In the entries below, find the lines with the word "DGND" and copy them.

Records drawn from a dataset:
-*-

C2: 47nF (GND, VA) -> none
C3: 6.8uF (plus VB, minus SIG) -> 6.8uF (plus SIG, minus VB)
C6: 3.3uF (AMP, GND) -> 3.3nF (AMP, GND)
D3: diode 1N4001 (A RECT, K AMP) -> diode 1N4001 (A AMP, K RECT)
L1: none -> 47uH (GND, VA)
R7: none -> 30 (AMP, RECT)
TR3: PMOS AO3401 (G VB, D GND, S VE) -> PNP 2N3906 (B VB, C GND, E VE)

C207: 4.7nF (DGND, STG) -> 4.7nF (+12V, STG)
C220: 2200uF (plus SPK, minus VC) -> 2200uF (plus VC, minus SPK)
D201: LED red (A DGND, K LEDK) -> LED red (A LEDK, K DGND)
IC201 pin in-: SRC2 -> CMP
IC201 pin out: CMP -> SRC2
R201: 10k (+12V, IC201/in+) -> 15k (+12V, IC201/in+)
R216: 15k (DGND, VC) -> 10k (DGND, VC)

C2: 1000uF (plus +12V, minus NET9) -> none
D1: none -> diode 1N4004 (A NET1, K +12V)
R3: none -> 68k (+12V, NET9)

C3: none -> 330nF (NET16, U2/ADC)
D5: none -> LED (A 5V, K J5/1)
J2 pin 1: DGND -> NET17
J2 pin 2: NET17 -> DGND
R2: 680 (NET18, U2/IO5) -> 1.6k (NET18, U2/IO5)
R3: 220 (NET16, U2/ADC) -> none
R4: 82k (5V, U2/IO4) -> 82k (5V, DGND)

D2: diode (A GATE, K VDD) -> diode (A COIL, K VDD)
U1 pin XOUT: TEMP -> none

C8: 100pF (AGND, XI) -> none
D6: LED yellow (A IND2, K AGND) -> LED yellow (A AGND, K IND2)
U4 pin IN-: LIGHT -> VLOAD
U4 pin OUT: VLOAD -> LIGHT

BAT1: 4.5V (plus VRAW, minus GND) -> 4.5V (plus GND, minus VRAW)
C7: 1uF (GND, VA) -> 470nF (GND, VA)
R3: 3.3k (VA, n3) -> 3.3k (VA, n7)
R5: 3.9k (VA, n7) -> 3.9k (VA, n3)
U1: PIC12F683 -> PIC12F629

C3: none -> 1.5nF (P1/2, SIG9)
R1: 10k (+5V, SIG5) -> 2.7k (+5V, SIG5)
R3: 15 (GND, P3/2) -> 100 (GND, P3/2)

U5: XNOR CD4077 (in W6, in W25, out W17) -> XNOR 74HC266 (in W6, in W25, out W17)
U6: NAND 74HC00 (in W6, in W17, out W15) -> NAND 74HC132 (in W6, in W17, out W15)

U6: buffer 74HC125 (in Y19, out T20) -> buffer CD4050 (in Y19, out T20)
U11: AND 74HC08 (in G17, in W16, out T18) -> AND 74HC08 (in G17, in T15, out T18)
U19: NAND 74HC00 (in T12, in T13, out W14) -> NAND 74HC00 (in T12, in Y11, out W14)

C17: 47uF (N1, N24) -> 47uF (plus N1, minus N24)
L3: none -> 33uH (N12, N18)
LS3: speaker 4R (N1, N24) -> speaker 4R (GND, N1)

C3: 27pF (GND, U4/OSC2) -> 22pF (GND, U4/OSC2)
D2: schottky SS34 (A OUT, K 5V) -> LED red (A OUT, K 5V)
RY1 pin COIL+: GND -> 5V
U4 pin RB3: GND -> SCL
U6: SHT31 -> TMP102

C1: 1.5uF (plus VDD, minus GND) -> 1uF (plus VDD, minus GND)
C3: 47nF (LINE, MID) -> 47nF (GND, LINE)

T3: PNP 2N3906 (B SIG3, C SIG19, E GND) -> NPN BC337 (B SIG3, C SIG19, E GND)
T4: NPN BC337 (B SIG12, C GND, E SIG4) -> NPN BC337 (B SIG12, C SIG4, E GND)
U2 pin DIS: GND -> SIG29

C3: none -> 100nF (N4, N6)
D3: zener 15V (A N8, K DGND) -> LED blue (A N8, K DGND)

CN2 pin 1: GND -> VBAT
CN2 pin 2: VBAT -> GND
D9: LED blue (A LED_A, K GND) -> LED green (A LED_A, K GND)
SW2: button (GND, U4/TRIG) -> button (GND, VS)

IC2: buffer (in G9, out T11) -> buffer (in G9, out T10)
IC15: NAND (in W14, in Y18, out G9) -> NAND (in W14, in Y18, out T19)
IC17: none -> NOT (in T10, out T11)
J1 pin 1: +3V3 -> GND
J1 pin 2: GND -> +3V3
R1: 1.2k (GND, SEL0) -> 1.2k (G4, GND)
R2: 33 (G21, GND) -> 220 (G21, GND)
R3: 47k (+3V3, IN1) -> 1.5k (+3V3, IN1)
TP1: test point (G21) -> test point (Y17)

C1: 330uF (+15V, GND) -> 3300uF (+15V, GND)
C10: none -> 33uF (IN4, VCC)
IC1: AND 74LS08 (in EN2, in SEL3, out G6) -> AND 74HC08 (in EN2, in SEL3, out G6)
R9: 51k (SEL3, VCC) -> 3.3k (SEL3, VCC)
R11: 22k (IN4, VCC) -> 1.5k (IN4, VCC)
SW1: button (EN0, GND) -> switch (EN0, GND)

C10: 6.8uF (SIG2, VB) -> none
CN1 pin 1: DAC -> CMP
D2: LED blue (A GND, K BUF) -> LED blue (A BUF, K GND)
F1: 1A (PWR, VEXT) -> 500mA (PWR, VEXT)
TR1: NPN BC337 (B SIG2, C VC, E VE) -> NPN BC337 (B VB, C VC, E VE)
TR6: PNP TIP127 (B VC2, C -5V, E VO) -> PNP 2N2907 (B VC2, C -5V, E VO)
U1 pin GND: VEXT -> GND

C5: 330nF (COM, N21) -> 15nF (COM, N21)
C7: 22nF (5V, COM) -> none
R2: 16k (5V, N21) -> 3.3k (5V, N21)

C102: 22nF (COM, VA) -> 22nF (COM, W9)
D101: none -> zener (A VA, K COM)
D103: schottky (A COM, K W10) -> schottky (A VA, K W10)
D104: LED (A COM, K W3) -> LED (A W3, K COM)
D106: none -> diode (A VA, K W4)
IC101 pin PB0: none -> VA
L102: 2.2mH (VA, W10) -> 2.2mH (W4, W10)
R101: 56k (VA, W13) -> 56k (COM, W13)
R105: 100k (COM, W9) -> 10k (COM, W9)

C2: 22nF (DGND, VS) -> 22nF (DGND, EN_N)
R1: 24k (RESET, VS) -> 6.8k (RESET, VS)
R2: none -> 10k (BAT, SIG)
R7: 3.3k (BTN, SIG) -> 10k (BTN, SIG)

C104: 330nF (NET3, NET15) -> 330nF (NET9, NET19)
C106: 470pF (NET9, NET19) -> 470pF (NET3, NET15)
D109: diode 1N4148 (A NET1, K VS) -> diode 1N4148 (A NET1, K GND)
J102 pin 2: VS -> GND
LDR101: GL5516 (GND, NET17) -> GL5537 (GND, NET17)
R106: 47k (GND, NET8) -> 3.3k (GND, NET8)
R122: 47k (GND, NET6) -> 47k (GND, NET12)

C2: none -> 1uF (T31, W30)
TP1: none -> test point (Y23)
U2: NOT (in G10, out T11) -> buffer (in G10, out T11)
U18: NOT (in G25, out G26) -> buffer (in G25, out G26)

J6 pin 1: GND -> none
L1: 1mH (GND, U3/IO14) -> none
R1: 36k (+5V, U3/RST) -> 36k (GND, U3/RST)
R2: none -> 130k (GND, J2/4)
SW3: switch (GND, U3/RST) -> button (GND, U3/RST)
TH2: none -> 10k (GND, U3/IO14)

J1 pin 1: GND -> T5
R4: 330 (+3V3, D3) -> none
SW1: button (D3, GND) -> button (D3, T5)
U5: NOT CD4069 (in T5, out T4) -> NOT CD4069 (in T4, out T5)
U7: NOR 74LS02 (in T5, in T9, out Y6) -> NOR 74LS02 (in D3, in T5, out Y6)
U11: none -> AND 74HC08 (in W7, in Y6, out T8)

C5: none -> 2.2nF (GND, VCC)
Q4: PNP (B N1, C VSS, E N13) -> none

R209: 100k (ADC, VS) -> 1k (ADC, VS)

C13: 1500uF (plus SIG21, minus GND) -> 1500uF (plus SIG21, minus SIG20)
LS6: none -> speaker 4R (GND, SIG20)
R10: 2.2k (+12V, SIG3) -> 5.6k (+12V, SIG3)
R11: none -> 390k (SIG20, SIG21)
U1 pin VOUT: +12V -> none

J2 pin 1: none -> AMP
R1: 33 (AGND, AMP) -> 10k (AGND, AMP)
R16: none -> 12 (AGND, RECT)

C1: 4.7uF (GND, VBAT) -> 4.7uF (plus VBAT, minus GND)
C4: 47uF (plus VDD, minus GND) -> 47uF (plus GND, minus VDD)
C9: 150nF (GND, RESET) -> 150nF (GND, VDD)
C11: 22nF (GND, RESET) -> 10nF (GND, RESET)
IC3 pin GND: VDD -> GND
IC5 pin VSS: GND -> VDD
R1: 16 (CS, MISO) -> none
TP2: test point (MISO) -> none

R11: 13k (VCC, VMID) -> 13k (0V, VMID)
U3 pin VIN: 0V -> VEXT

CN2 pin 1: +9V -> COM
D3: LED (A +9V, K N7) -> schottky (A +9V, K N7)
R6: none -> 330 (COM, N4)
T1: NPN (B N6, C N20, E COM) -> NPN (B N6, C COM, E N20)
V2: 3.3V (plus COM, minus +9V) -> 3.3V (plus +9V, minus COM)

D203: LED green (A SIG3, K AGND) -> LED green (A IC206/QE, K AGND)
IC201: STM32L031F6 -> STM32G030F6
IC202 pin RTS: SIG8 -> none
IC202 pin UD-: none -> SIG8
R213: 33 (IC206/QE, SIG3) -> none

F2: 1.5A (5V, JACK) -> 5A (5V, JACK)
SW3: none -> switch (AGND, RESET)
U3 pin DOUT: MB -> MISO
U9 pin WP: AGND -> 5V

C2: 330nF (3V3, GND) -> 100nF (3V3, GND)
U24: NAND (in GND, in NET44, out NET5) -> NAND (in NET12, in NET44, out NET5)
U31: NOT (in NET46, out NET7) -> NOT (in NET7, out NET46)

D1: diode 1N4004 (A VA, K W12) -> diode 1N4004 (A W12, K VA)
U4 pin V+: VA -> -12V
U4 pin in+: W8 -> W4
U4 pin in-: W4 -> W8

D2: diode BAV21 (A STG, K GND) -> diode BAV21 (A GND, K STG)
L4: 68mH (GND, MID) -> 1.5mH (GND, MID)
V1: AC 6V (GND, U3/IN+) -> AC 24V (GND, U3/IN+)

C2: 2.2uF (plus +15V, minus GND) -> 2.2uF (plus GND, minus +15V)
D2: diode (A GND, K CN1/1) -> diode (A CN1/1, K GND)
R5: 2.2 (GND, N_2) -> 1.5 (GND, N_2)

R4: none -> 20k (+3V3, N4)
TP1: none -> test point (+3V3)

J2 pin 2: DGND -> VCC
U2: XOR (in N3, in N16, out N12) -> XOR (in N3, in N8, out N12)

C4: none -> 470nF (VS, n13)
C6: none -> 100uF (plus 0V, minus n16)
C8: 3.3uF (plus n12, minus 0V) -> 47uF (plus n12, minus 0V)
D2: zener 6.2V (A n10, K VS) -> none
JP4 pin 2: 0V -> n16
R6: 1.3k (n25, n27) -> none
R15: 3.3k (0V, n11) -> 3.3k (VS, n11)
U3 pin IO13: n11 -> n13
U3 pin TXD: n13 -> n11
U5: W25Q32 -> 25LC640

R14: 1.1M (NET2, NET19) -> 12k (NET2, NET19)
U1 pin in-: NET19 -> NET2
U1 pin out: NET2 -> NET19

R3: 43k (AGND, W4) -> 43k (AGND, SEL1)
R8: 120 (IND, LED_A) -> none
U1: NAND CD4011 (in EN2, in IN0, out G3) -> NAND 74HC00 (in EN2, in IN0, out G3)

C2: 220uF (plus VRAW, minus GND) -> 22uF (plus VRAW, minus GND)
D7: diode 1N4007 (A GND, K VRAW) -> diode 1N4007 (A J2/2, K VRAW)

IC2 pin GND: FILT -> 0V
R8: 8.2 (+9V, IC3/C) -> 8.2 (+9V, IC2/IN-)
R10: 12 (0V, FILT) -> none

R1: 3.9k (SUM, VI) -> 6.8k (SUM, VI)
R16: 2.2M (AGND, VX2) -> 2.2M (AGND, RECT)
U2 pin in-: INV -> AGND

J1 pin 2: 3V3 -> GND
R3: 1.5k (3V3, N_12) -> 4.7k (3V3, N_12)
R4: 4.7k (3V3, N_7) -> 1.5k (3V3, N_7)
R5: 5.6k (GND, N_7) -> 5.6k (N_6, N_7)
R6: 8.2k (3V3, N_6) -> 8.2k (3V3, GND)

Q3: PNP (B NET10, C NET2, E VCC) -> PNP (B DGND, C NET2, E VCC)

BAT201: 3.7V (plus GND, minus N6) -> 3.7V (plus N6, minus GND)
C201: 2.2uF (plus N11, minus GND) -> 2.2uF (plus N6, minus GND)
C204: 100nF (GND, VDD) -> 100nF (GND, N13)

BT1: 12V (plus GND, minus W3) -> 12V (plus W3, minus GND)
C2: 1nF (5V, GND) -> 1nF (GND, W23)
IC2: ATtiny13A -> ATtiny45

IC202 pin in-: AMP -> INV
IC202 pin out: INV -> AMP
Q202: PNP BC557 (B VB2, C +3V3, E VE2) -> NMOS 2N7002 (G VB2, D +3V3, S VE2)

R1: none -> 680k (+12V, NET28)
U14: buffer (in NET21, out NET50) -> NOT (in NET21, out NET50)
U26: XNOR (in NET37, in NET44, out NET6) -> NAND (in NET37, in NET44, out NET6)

-*-

### SOLUTION TO THIS EXERCISE:
C207: 4.7nF (DGND, STG) -> 4.7nF (+12V, STG)
D201: LED red (A DGND, K LEDK) -> LED red (A LEDK, K DGND)
R216: 15k (DGND, VC) -> 10k (DGND, VC)
J2 pin 1: DGND -> NET17
J2 pin 2: NET17 -> DGND
R4: 82k (5V, U2/IO4) -> 82k (5V, DGND)
D3: zener 15V (A N8, K DGND) -> LED blue (A N8, K DGND)
C2: 22nF (DGND, VS) -> 22nF (DGND, EN_N)
J2 pin 2: DGND -> VCC
Q3: PNP (B NET10, C NET2, E VCC) -> PNP (B DGND, C NET2, E VCC)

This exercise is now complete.